Object state change records:

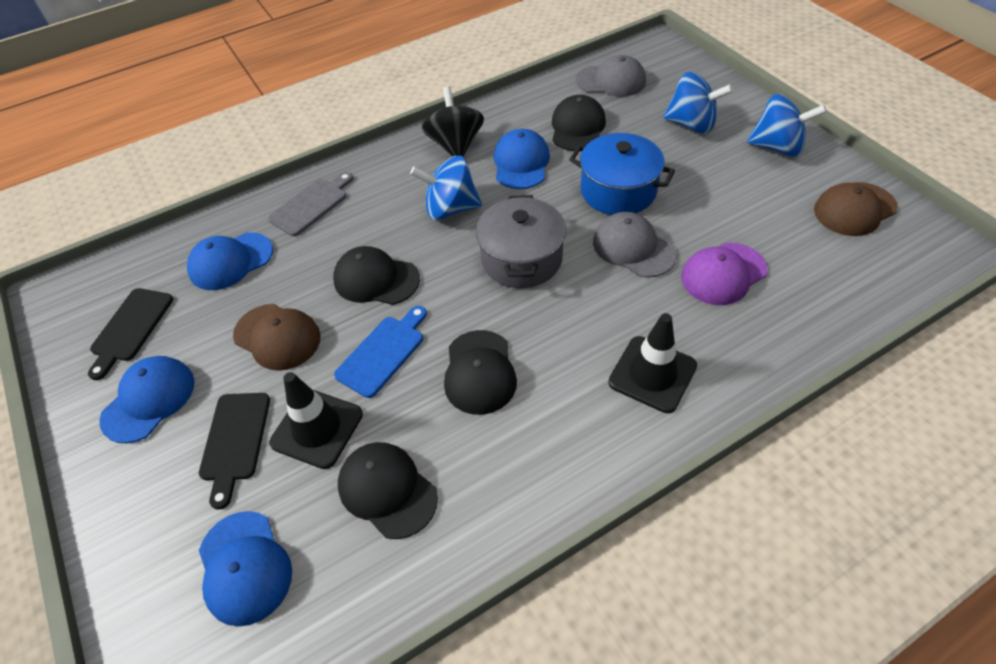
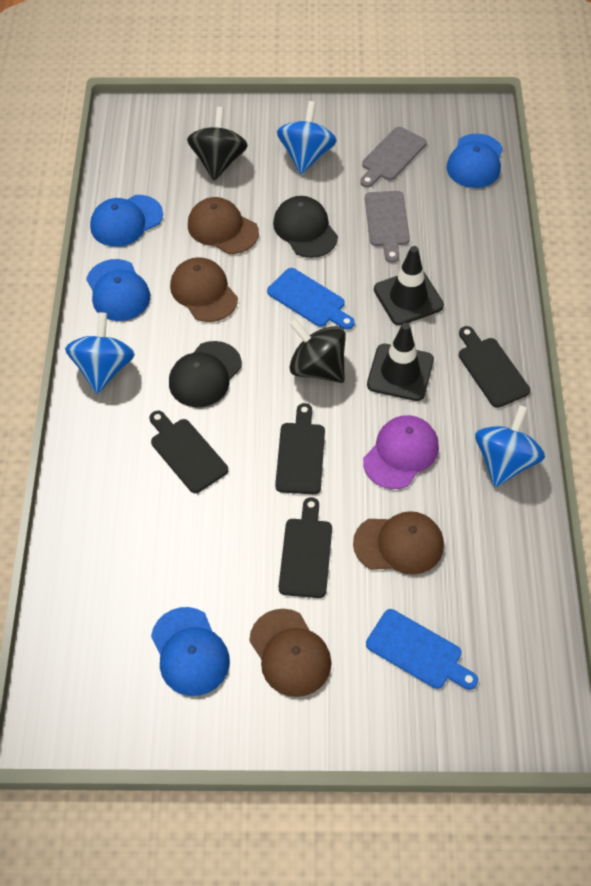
black cap: 4 -> 2
black cutting board: 2 -> 4
black spinning top: 1 -> 2
blue cutting board: 1 -> 2
blue pot: 1 -> 0
brown cap: 2 -> 4
grey cap: 2 -> 0
grey cutting board: 1 -> 2
grey pot: 1 -> 0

Required action » Exactly repeat the lines from the line that contains "black cutting board: 2 -> 4" to the end of the entries, both included, and leave out all other lines.

Answer to the problem »
black cutting board: 2 -> 4
black spinning top: 1 -> 2
blue cutting board: 1 -> 2
blue pot: 1 -> 0
brown cap: 2 -> 4
grey cap: 2 -> 0
grey cutting board: 1 -> 2
grey pot: 1 -> 0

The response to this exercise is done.